Information shown below:

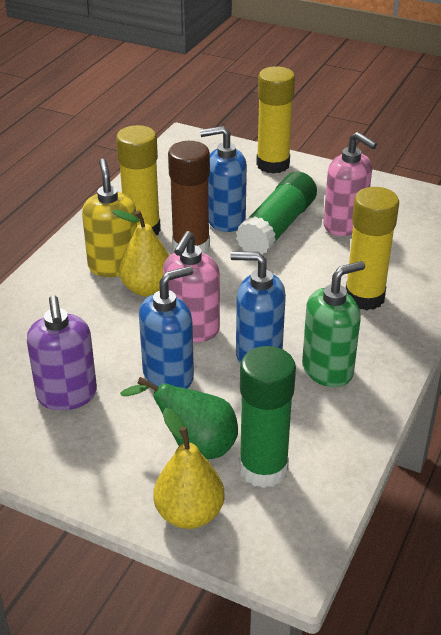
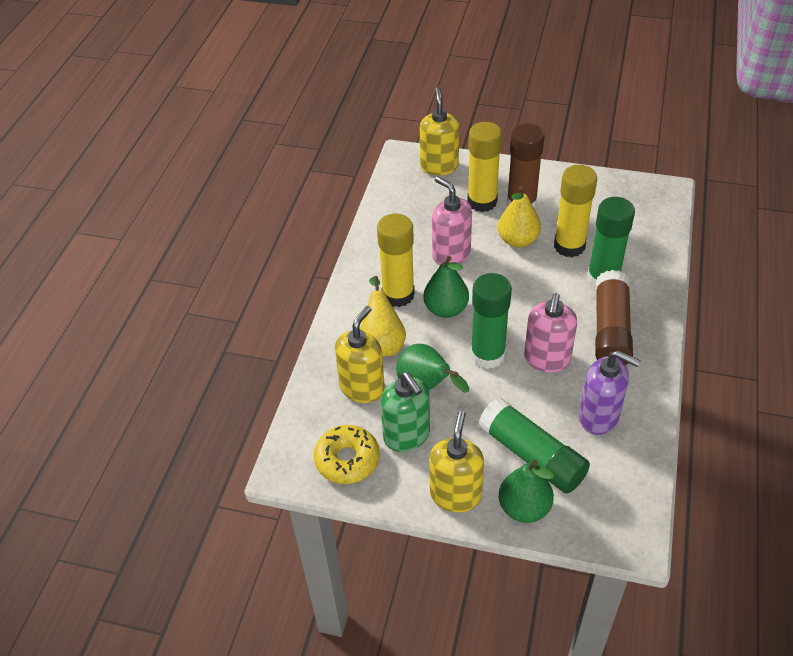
blue soap dispenser: 3 -> 0
brown glue stick: 1 -> 2
green glue stick: 2 -> 3
green pear: 1 -> 3
yellow donut: 0 -> 1
yellow soap dispenser: 1 -> 3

End of Information shown.

Exercise goal
All lines in the listing above that contain "glue" should be shown.

Task solution
brown glue stick: 1 -> 2
green glue stick: 2 -> 3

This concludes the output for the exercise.